■ YOUR ASSIGNMENT: Would you please repeat the lines in the listing below from the one containing "D107: diode (A" through the final one, exactly as they appear?
⁂
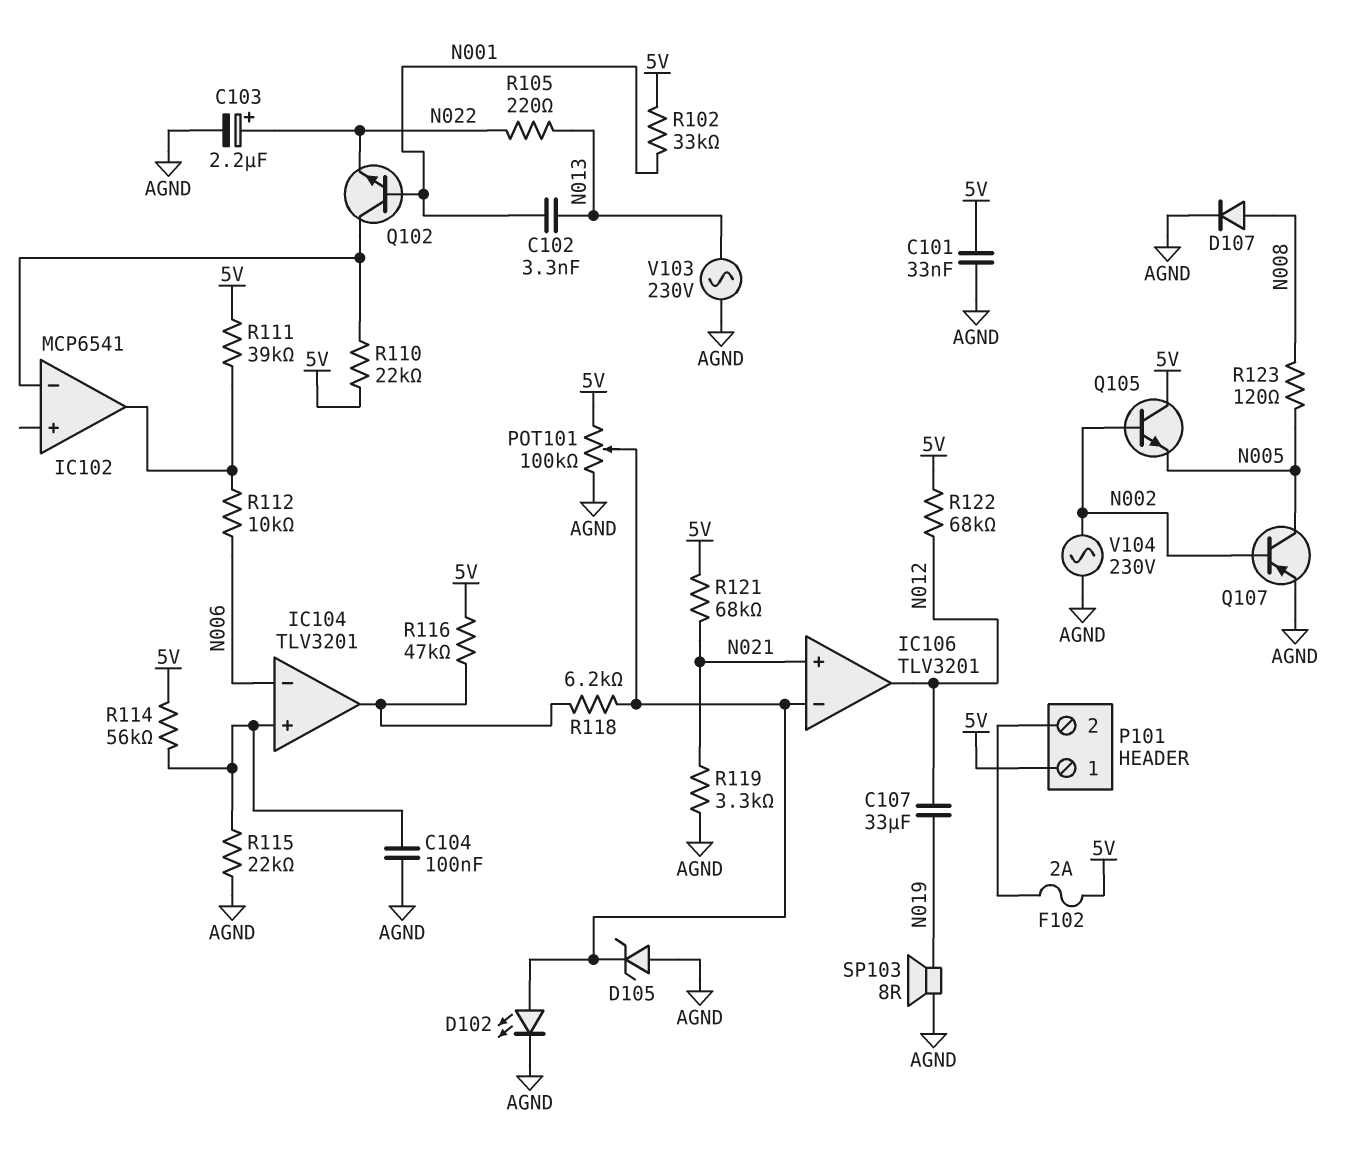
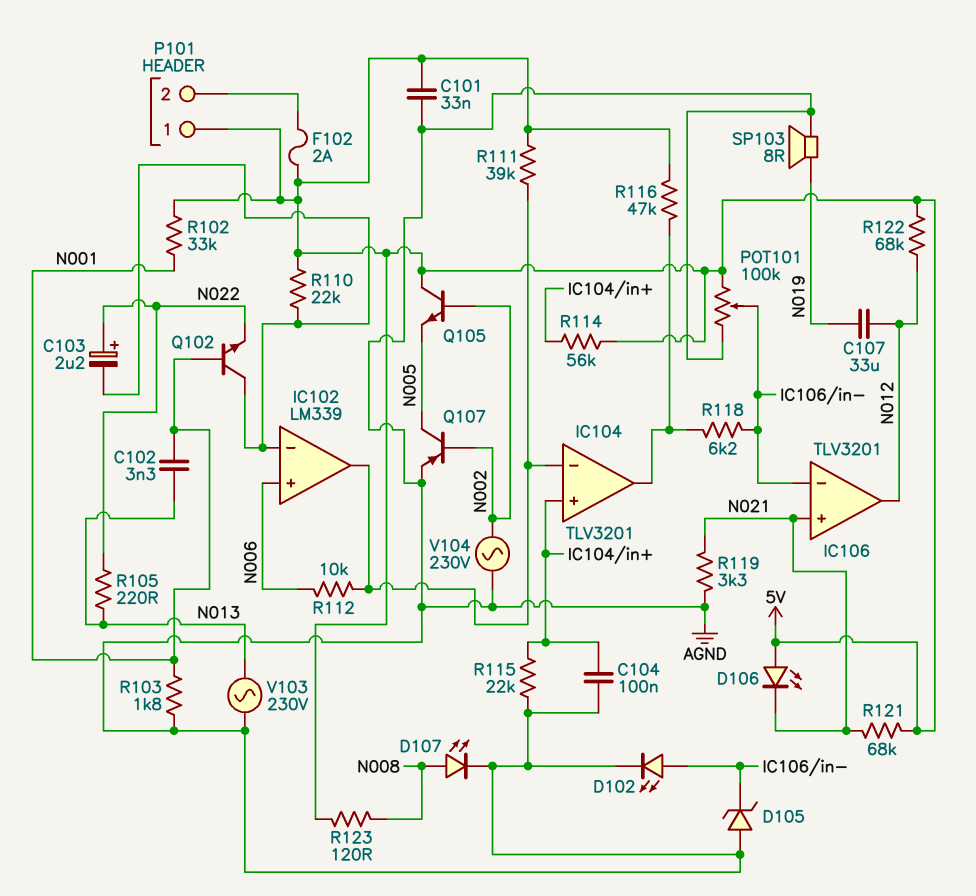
C103: 2.2uF (plus N022, minus AGND) -> 2.2uF (plus N022, minus IC102/in-)
D106: none -> LED (A 5V, K N021)
D107: diode (A N008, K AGND) -> LED (A N008, K AGND)
IC102: MCP6541 -> LM339
IC102 pin in+: none -> N006
IC104 pin in-: N006 -> IC102/out
R103: none -> 1.8k (AGND, N001)
R123: 120 (N005, N008) -> 120 (5V, N008)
⁂
■ TASK RESULT:
D107: diode (A N008, K AGND) -> LED (A N008, K AGND)
IC102: MCP6541 -> LM339
IC102 pin in+: none -> N006
IC104 pin in-: N006 -> IC102/out
R103: none -> 1.8k (AGND, N001)
R123: 120 (N005, N008) -> 120 (5V, N008)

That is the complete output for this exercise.